### WHAT TO PRODUCE
Write out the data again exactly, skipping every picture.

### EXTRACTED MATERIAL
+++
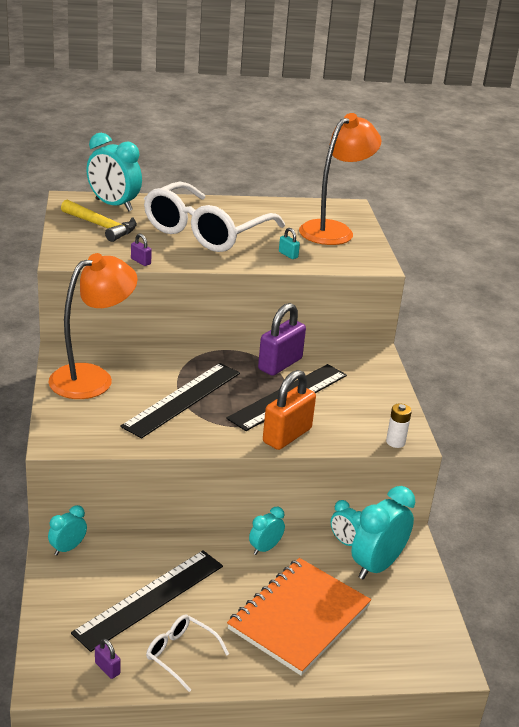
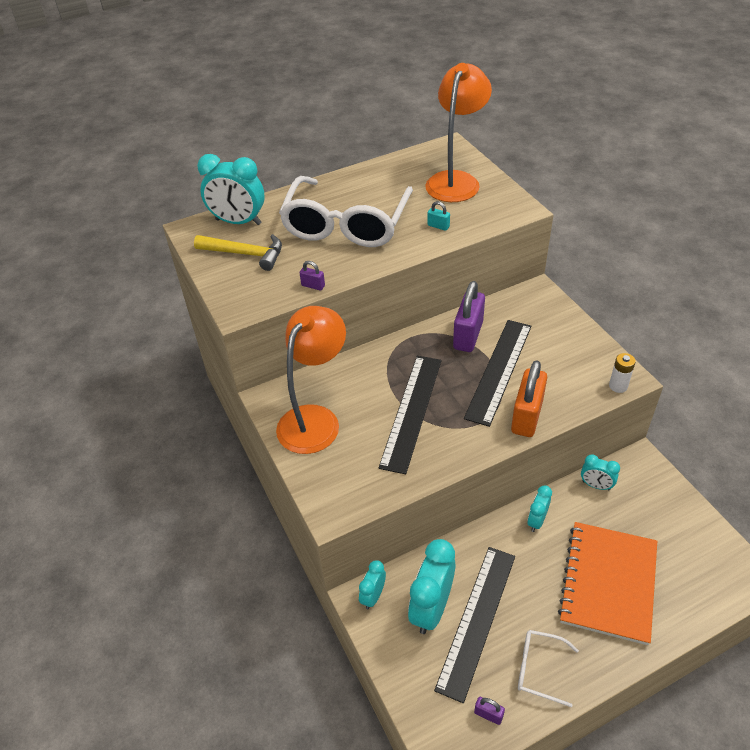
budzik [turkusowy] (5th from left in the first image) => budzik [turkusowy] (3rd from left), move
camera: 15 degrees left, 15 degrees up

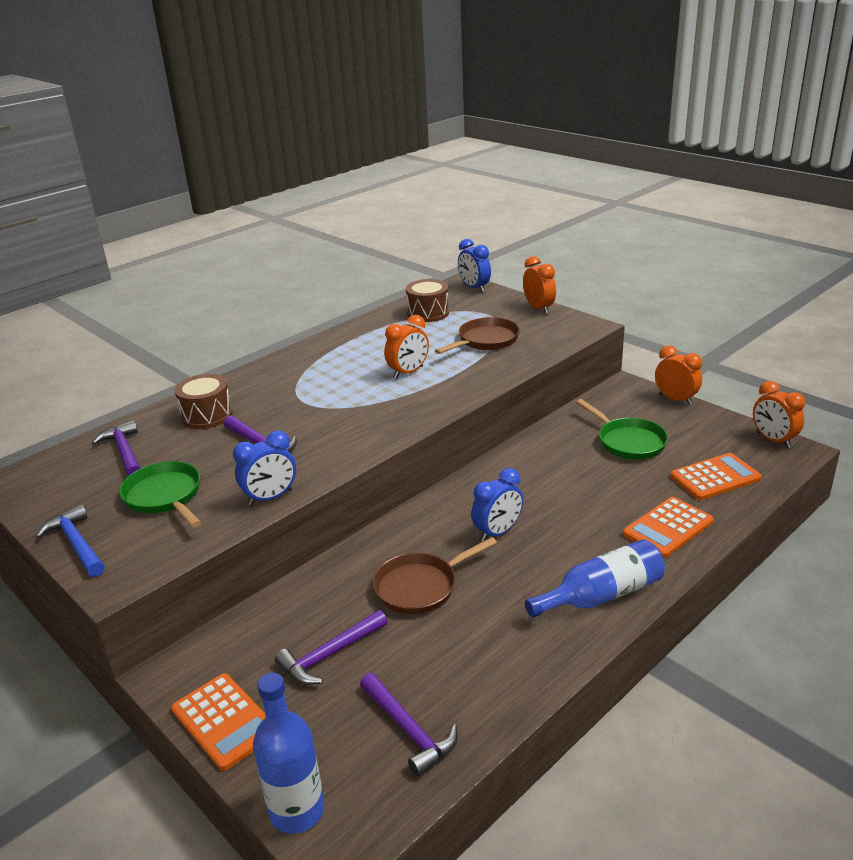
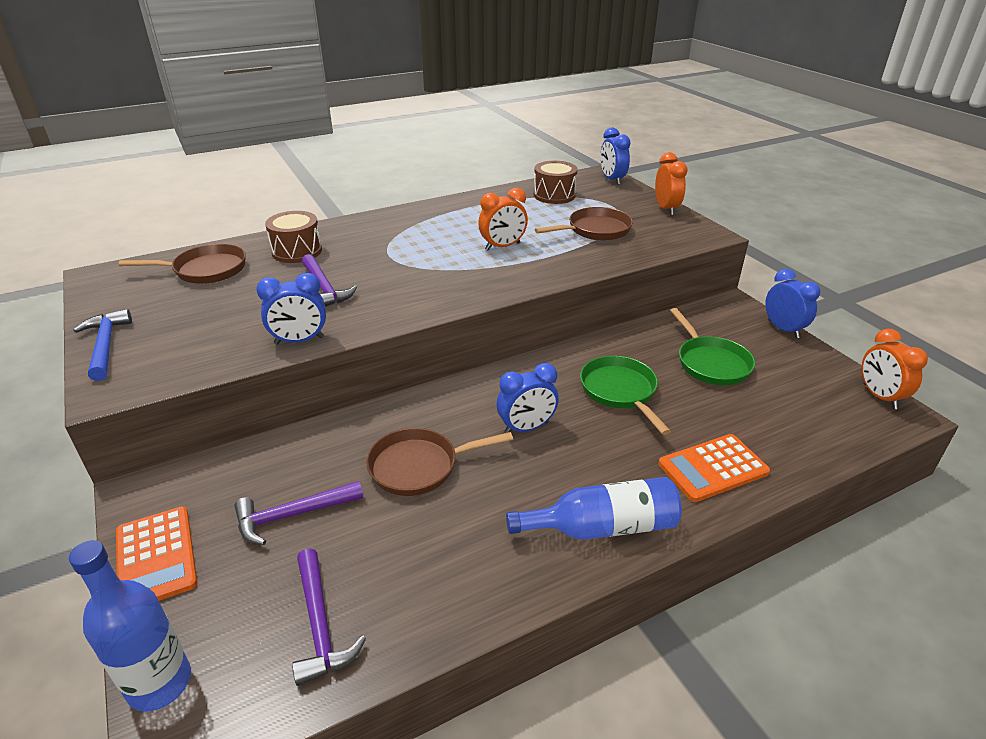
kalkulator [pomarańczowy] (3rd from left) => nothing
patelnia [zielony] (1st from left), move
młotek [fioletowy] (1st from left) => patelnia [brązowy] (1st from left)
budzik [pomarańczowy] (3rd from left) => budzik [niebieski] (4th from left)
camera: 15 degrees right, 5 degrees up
+++
### RESULT
budzik [turkusowy] (5th from left in the first image) => budzik [turkusowy] (3rd from left), move
camera: 15 degrees left, 15 degrees up

kalkulator [pomarańczowy] (3rd from left) => nothing
patelnia [zielony] (1st from left), move
młotek [fioletowy] (1st from left) => patelnia [brązowy] (1st from left)
budzik [pomarańczowy] (3rd from left) => budzik [niebieski] (4th from left)
camera: 15 degrees right, 5 degrees up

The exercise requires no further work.